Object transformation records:
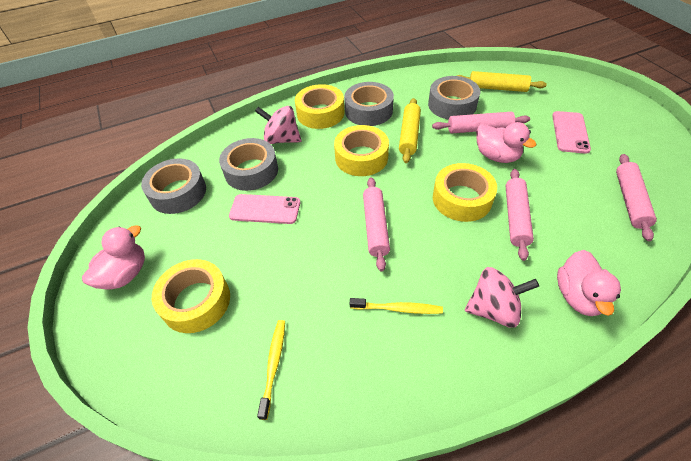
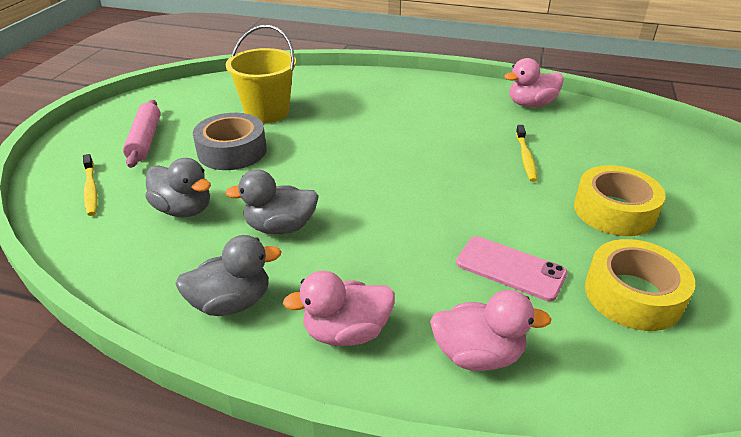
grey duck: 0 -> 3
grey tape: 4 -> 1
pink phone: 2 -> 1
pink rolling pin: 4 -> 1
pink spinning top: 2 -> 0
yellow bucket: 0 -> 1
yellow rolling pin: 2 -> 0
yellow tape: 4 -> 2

» What you are asked to do: An exact copy of the lines from the one containing "yellow bucket: 0 -> 1" through the end of the data above is the whole answer.

» Task answer:
yellow bucket: 0 -> 1
yellow rolling pin: 2 -> 0
yellow tape: 4 -> 2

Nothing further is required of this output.